* _What the task asks_: Everything from the opening line of the listing below to the line that has "blue pan [294,109,375,144]", inclusive, should be returned exactly, except the pictures.

▬▬▬▬▬▬▬▬▬▬

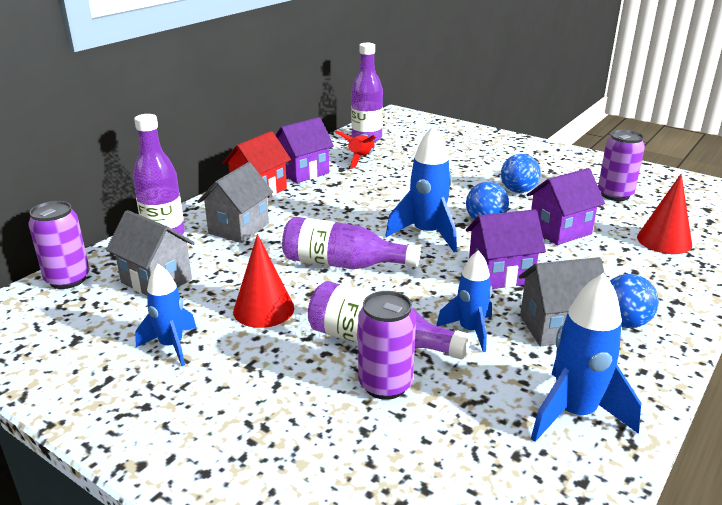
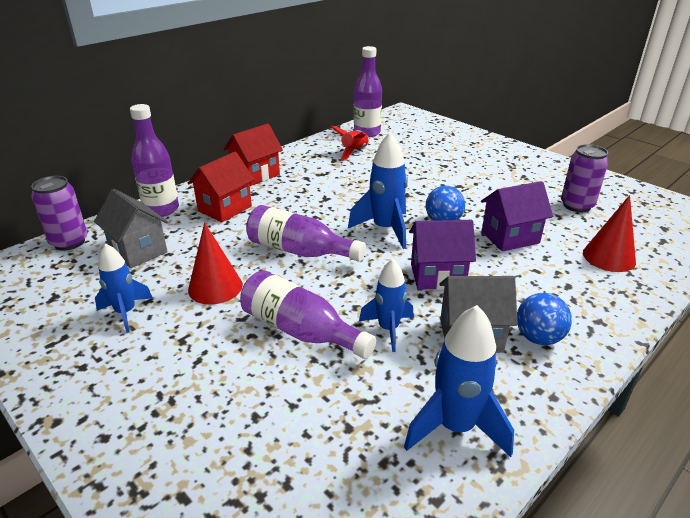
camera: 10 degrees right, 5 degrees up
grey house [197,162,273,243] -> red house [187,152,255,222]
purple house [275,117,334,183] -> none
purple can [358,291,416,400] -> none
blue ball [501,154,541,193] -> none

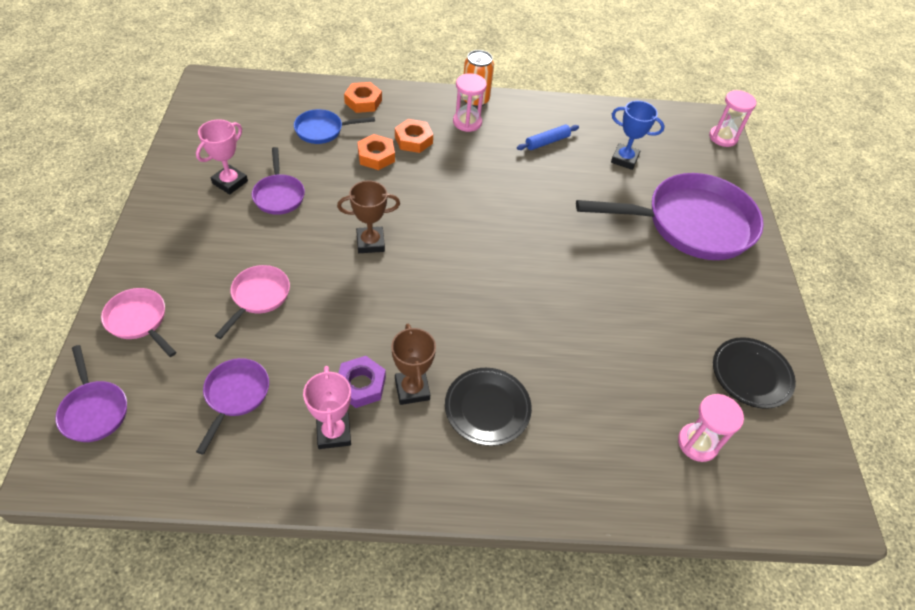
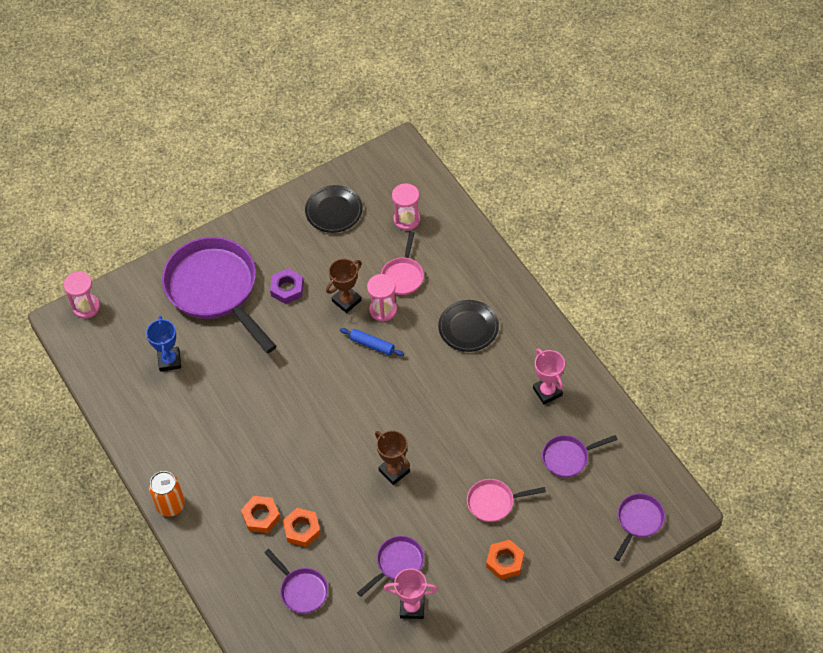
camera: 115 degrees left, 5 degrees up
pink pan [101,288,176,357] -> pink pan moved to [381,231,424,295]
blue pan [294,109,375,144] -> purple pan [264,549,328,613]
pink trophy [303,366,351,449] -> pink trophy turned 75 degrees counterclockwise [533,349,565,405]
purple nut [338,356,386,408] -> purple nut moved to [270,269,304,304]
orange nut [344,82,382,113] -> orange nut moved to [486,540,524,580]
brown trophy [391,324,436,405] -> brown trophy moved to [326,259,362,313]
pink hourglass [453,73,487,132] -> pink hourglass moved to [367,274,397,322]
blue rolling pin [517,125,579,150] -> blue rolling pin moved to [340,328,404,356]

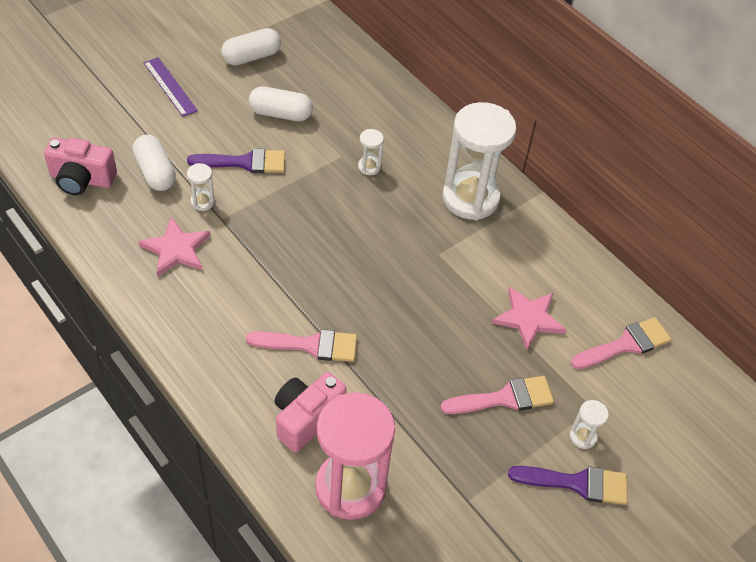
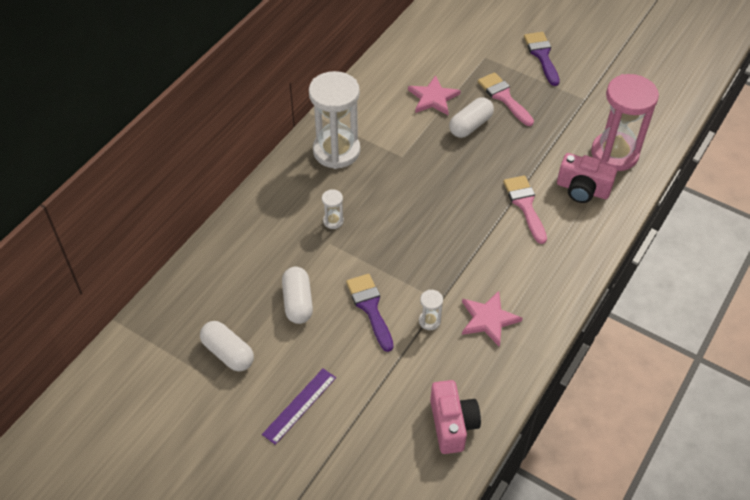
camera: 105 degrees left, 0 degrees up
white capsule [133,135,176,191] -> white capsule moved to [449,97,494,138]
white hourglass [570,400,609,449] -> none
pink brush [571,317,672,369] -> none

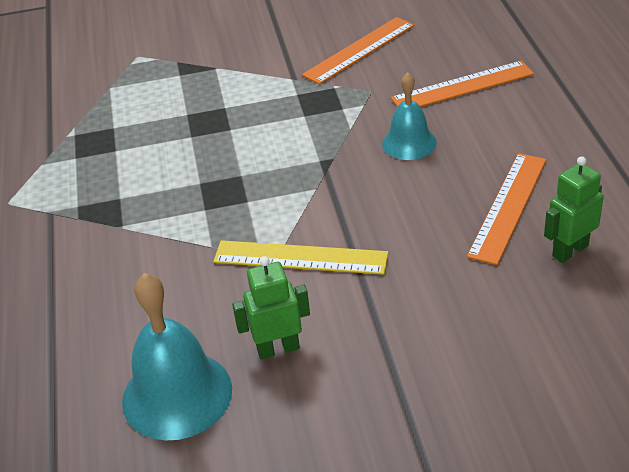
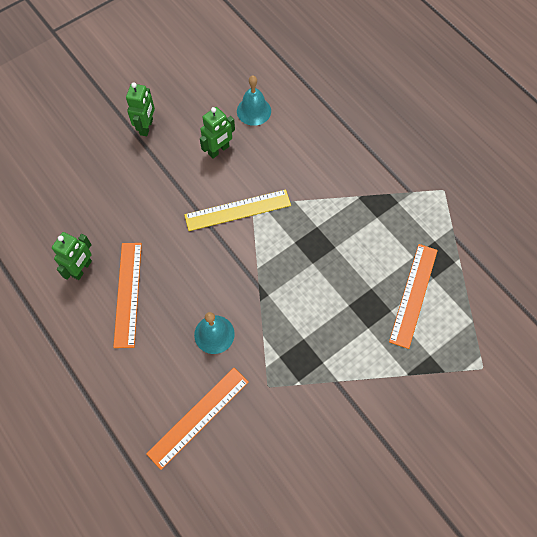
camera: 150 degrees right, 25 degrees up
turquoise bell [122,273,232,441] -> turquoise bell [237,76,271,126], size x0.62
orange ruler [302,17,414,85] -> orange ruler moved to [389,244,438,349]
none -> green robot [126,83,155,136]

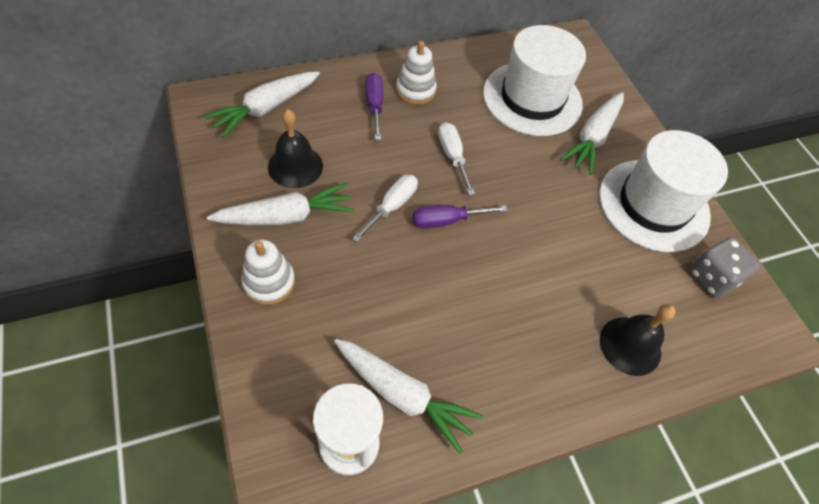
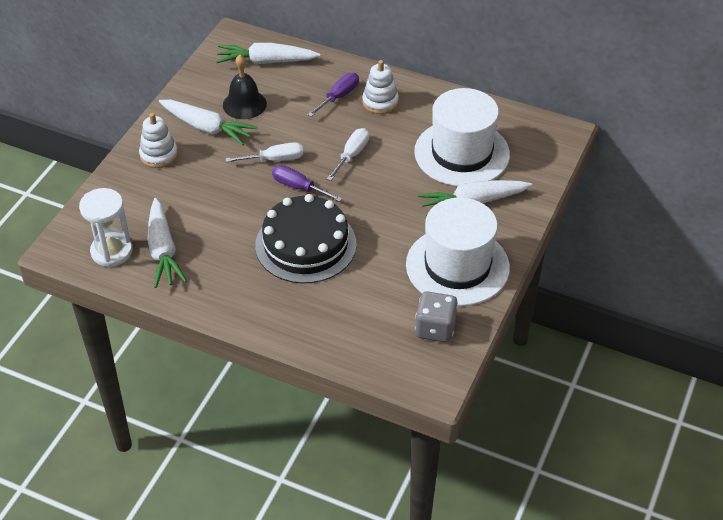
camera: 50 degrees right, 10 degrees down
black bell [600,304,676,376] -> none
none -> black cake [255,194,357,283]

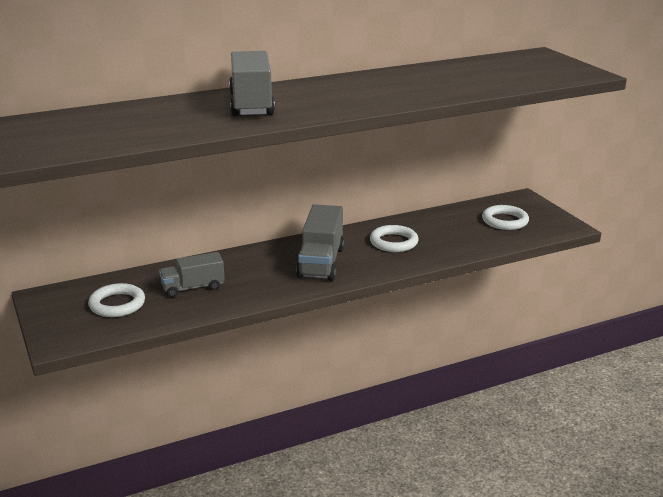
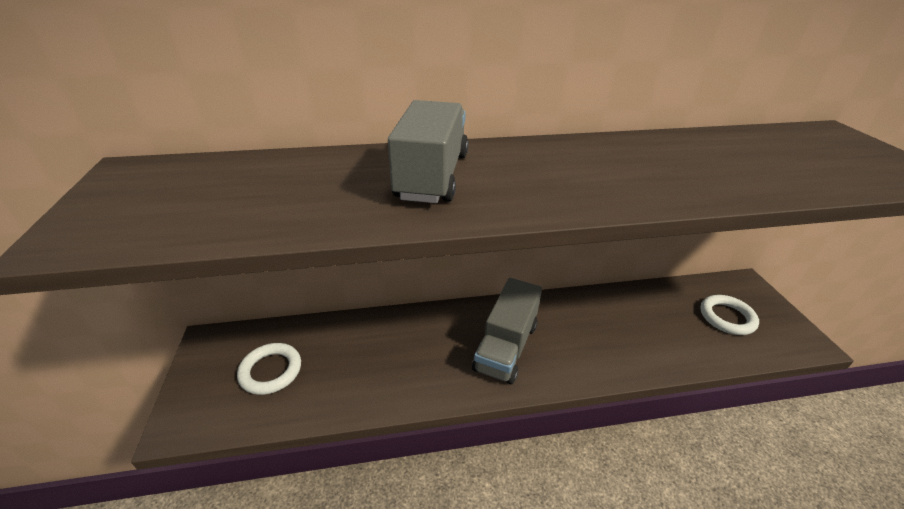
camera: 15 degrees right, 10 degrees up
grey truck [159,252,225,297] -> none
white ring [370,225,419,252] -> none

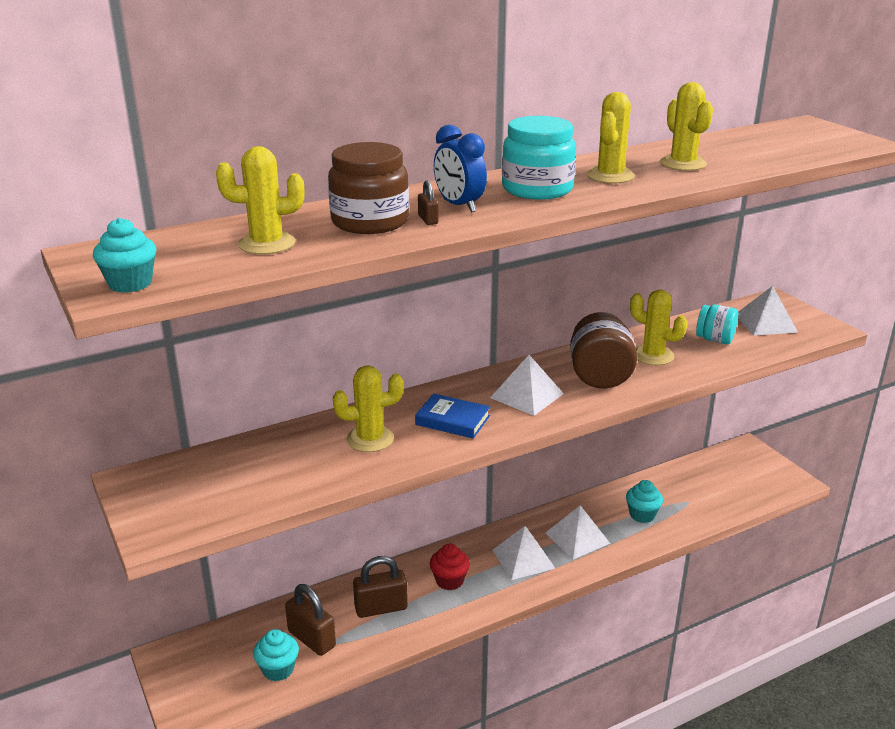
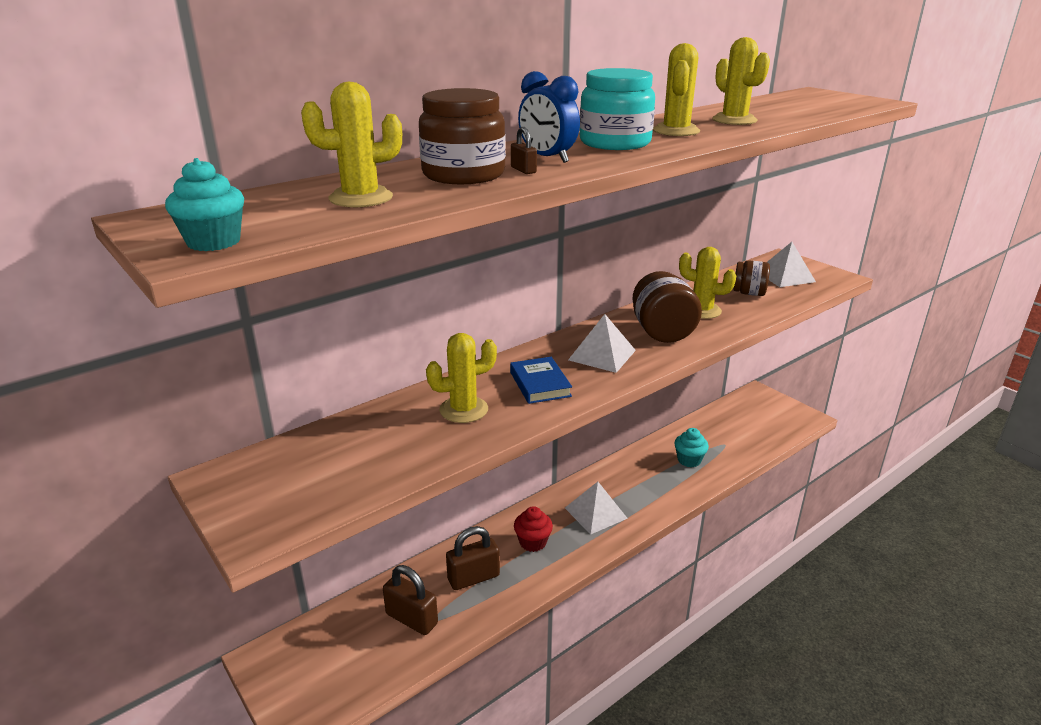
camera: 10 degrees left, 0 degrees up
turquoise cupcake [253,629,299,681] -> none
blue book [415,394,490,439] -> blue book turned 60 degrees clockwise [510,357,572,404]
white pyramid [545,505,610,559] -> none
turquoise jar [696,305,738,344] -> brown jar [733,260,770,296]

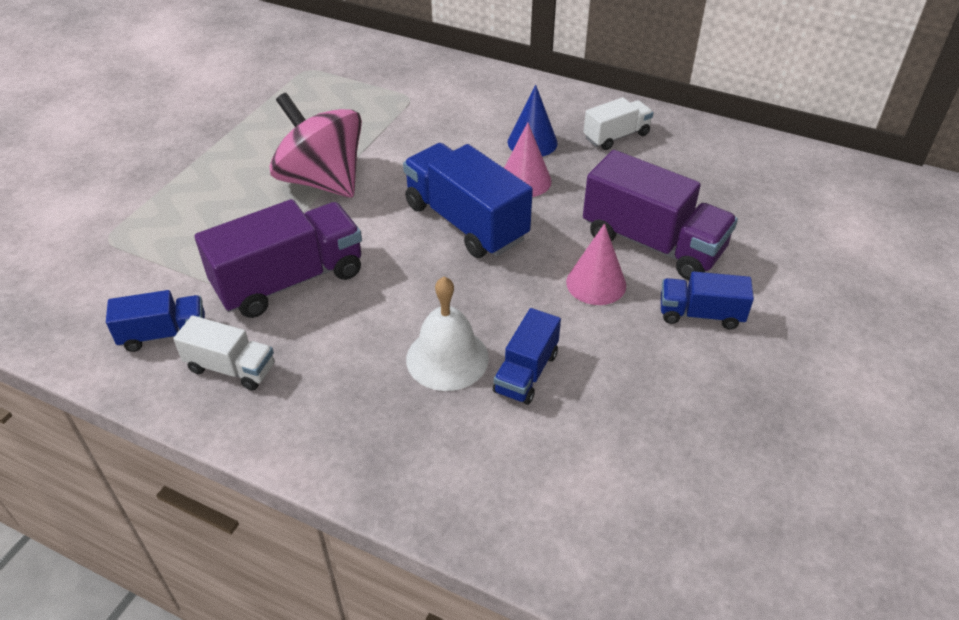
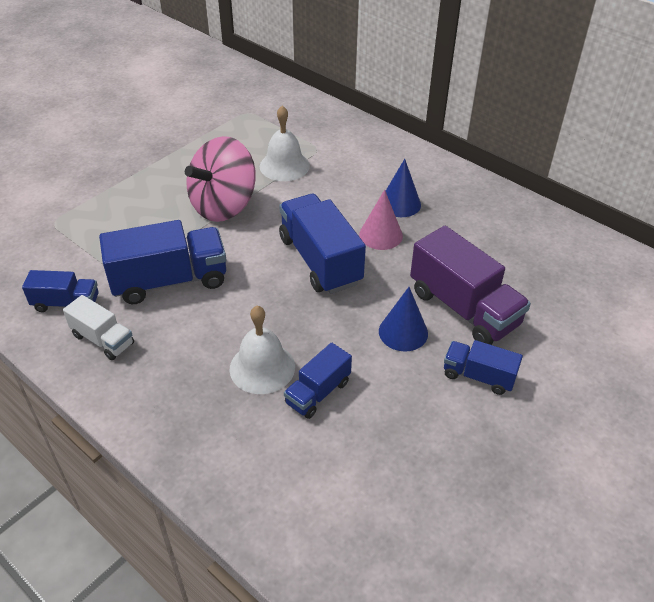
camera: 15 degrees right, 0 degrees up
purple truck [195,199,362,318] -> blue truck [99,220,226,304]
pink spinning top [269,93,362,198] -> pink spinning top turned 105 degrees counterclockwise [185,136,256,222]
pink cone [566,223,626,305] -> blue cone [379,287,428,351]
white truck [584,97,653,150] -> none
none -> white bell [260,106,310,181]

▬▬▬▬▬▬▬▬▬▬

* _Task answer_:
camera: 10 degrees right, 5 degrees up
grey house [197,162,273,243] -> red house [187,152,255,222]
purple house [275,117,334,183] -> none
purple can [358,291,416,400] -> none
blue ball [501,154,541,193] -> none

camera: 115 degrees left, 5 degrees up
pink pan [101,288,176,357] -> pink pan moved to [381,231,424,295]
blue pan [294,109,375,144] -> purple pan [264,549,328,613]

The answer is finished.